EXERCISE GOAL
Further down are entries; set down exactly and only the lines from the one with "none -> brown 1x2 plate [187,153,250,205]" up to and including the one with "none -> brown 2x3 slope [132,230,235,333]", dropping each picture.

START DATASET RECORDS

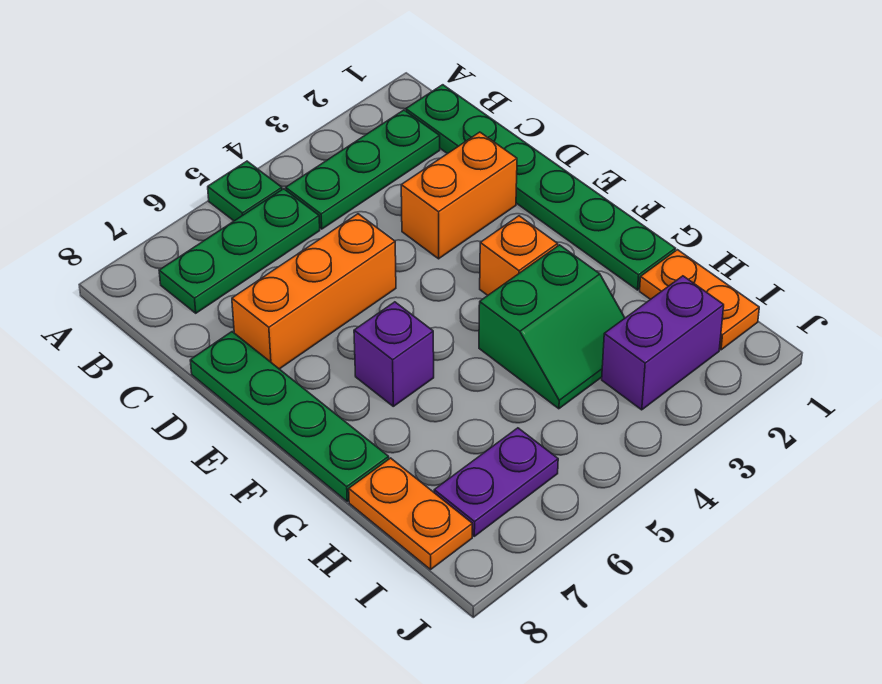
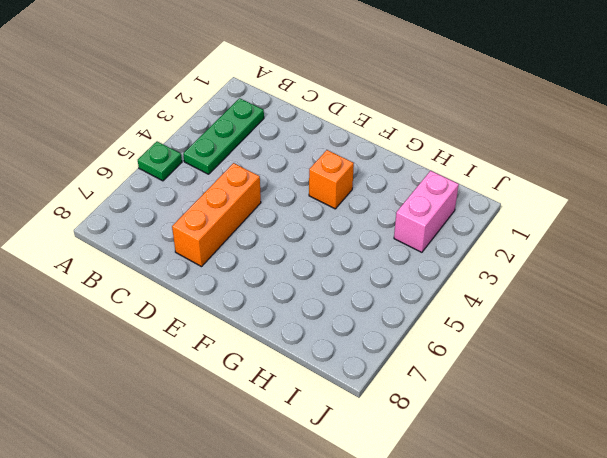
pink 1x2 brick [394,171,459,252] -> purple 1x2 brick [602,276,724,410]
none -> green 1x6 plate [406,85,675,290]
none -> green 1x3 plate [159,189,320,313]
none -> orange 1x2 brick [401,132,517,259]

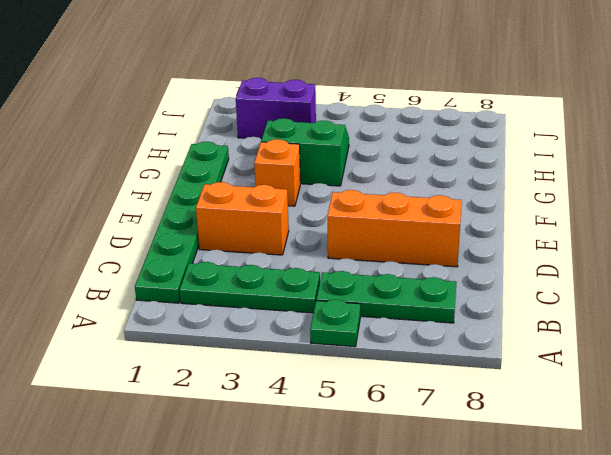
none -> green 1x4 plate [190,332,389,501]
none -> purple 1x1 brick [354,302,434,406]
none -> orange 1x2 plate [640,250,759,350]

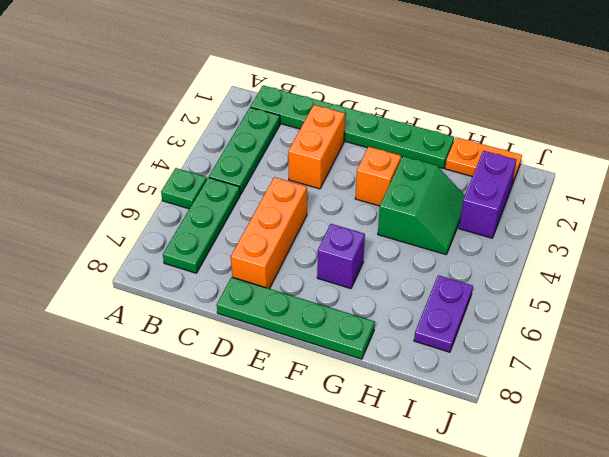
none -> orange 1x2 plate [349,458,472,570]

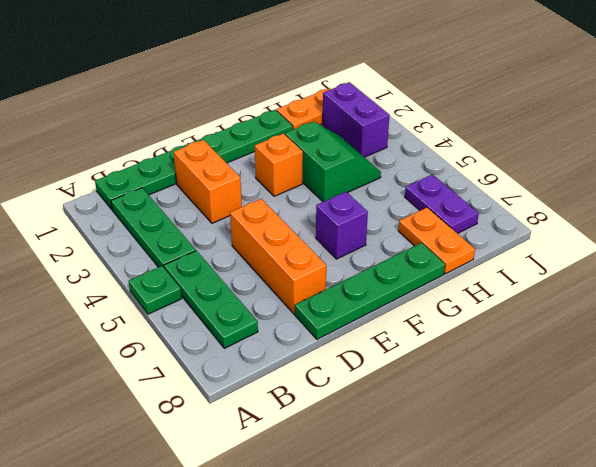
orange 1x2 plate [398,207,475,274] -> orange 1x2 plate turned to [349,458,472,570]

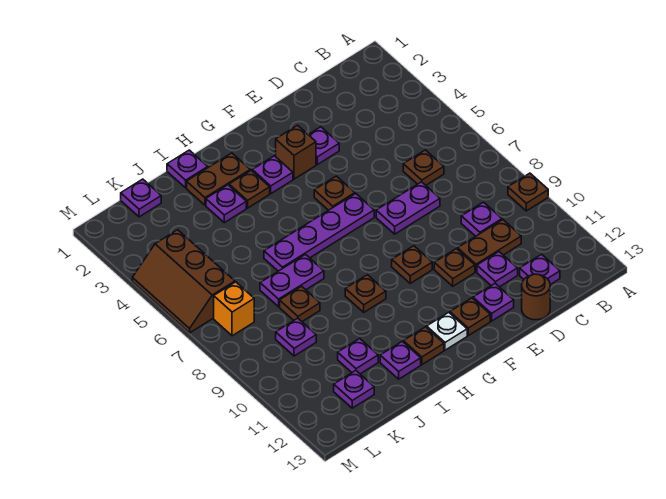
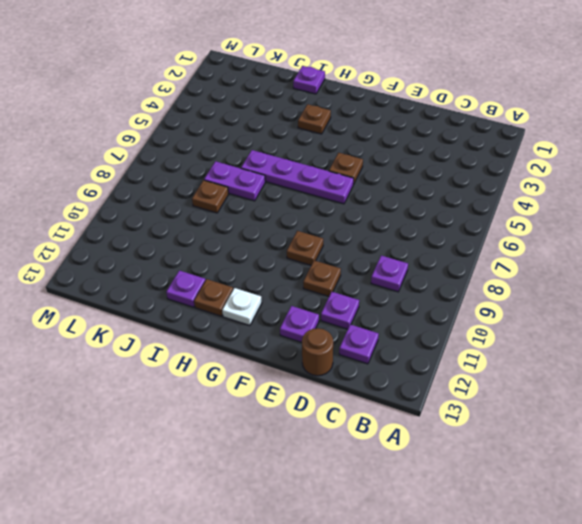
none -> brown 1x1 plate [508,173,548,211]
none -> brown 1x1 plate [403,150,444,185]
none -> brown 1x2 plate [458,220,521,272]
none -> purple 1x2 plate [376,182,440,234]

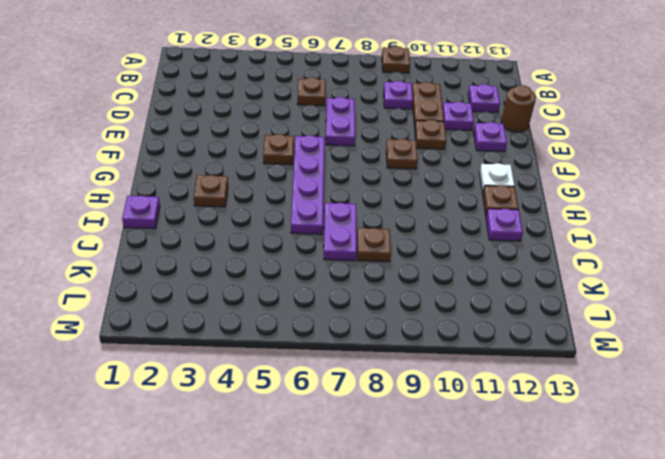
none -> purple 1x1 plate [308,127,339,164]
none -> brown 1x1 brick [276,125,316,179]
none -> brown 1x1 plate [450,298,490,336]
none -> purple 1x1 plate [252,156,293,193]

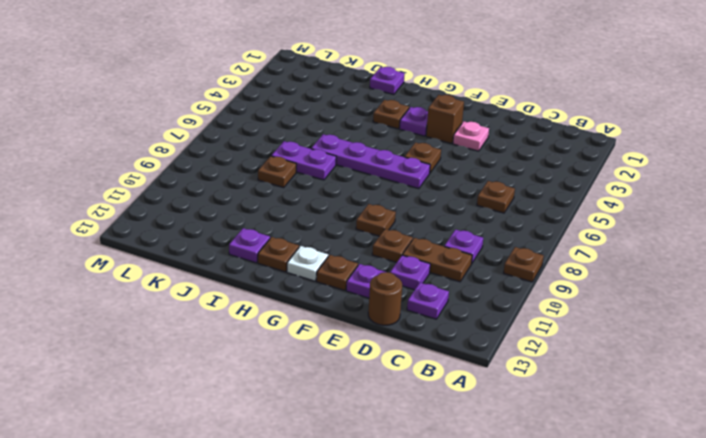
pink 1x1 plate [453,121,489,151] -> purple 1x1 plate [308,127,339,164]
none -> purple 1x2 plate [376,182,440,234]
none -> brown 1x2 plate [187,153,250,205]
none -> brown 1x1 plate [345,275,386,312]
none -> purple 1x1 plate [206,185,246,223]

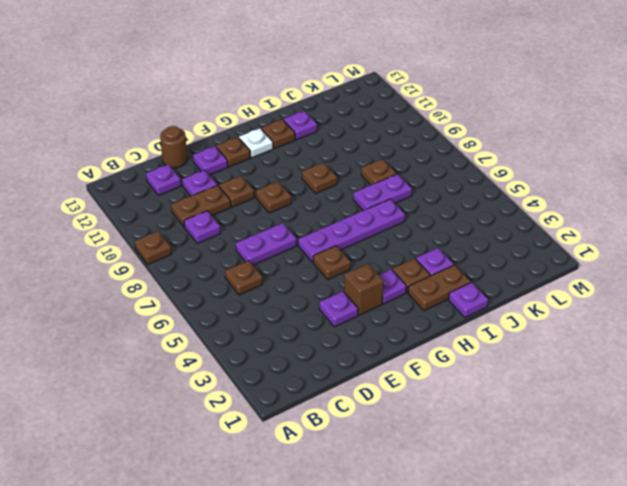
none -> purple 1x1 plate [338,339,378,374]
none -> purple 1x1 plate [121,179,161,217]
none -> purple 1x1 plate [276,318,316,356]
none -> purple 1x1 plate [334,371,374,408]

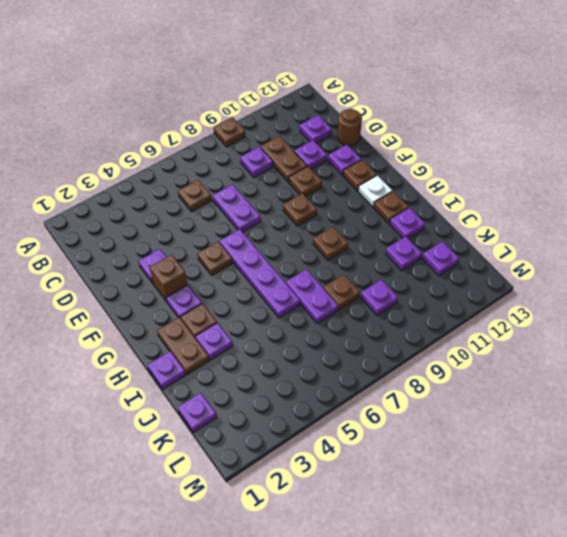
none -> brown 2x3 slope [132,230,235,333]
none -> orange 1x1 brick [214,282,254,336]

END DATASET RECORDS

RESULT OF THIS TASK
none -> brown 1x2 plate [187,153,250,205]
none -> brown 1x1 plate [345,275,386,312]
none -> purple 1x1 plate [206,185,246,223]

none -> purple 1x1 plate [338,339,378,374]
none -> purple 1x1 plate [121,179,161,217]
none -> purple 1x1 plate [276,318,316,356]
none -> purple 1x1 plate [334,371,374,408]

none -> brown 2x3 slope [132,230,235,333]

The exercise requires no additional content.